◆ **ACTION ITEM**: In the data below, locate the line containing "grey nut [157,196,195,231]" and the line containing "camera: 150 degrees left, 5 degrees down", then retype both and everything between them exactly. Pictures are not part of the copy.

◆ **DATASET EXTRACT**:
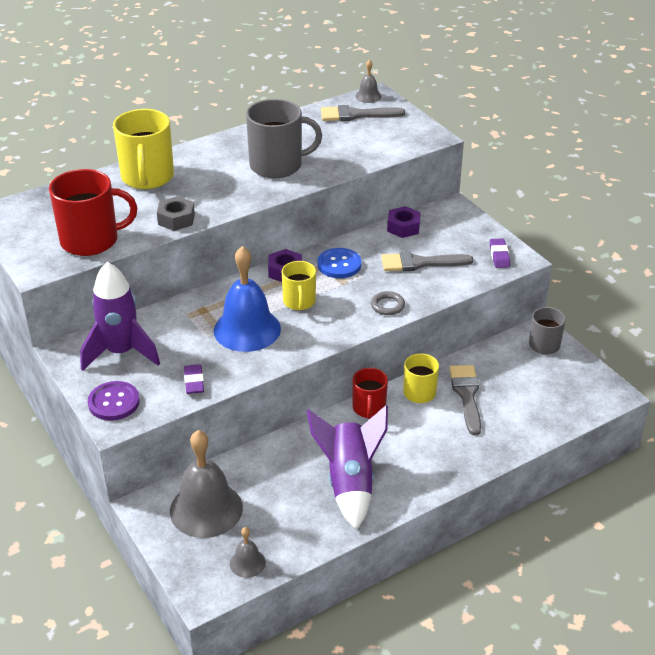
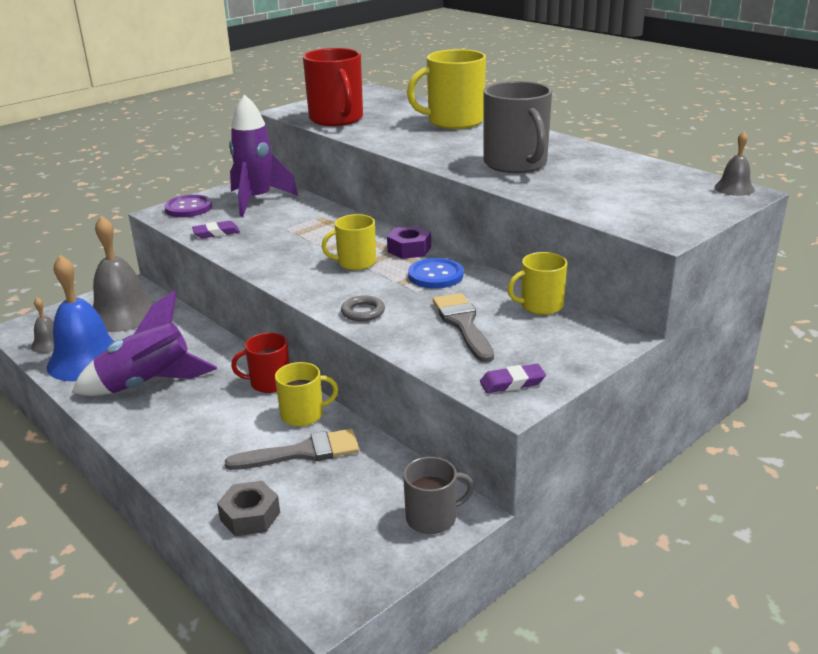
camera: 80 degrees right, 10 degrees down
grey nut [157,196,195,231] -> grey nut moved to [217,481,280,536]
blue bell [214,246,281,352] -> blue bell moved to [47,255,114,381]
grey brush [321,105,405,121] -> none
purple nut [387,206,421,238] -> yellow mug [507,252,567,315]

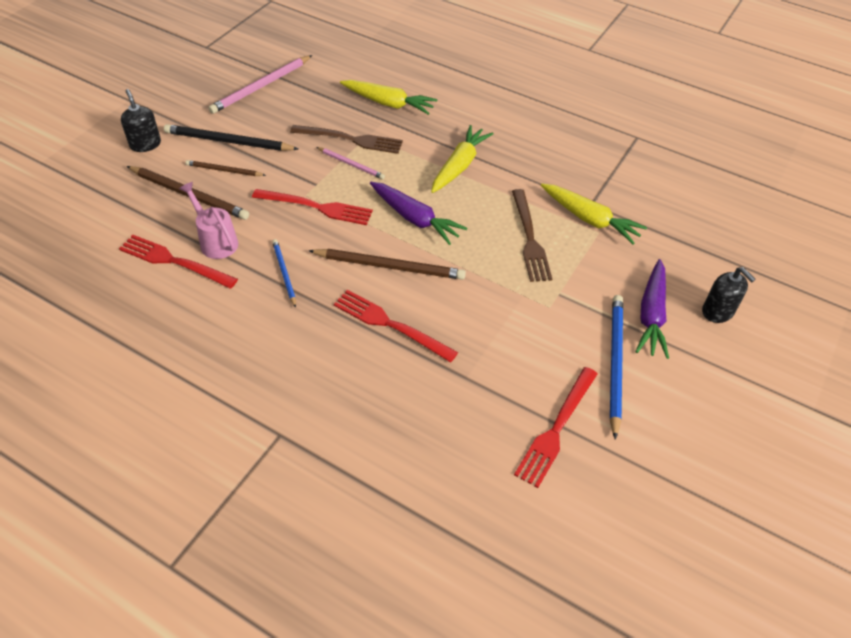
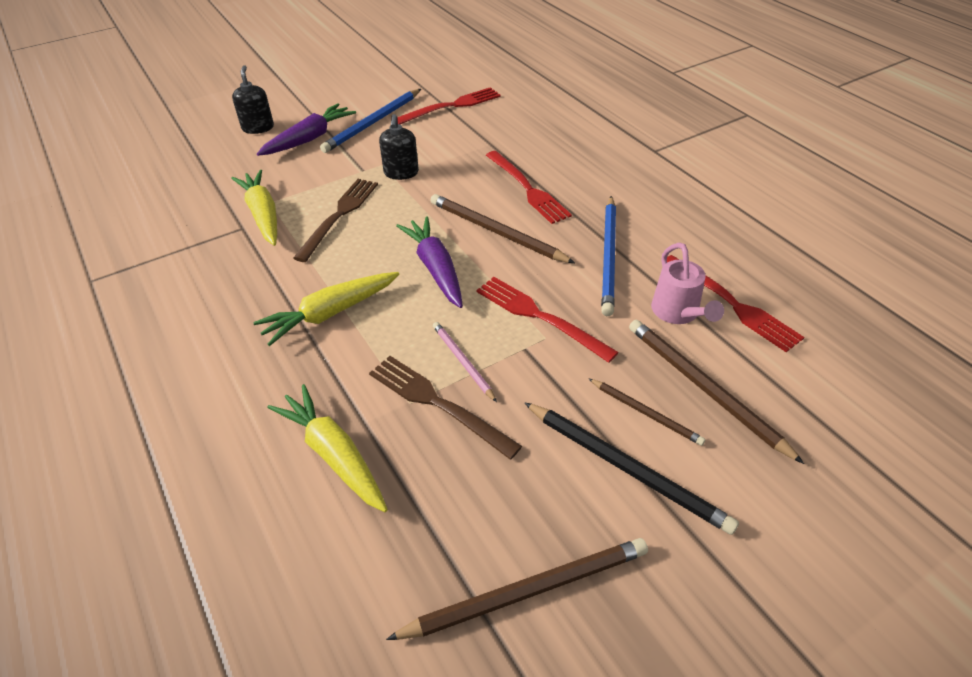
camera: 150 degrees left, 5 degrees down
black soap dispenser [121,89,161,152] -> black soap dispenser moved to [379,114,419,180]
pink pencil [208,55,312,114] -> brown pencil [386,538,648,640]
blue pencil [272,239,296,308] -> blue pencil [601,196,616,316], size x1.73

◆ **TASK RESPONSE**:
grey nut [157,196,195,231] -> grey nut moved to [217,481,280,536]
blue bell [214,246,281,352] -> blue bell moved to [47,255,114,381]
grey brush [321,105,405,121] -> none
purple nut [387,206,421,238] -> yellow mug [507,252,567,315]

camera: 150 degrees left, 5 degrees down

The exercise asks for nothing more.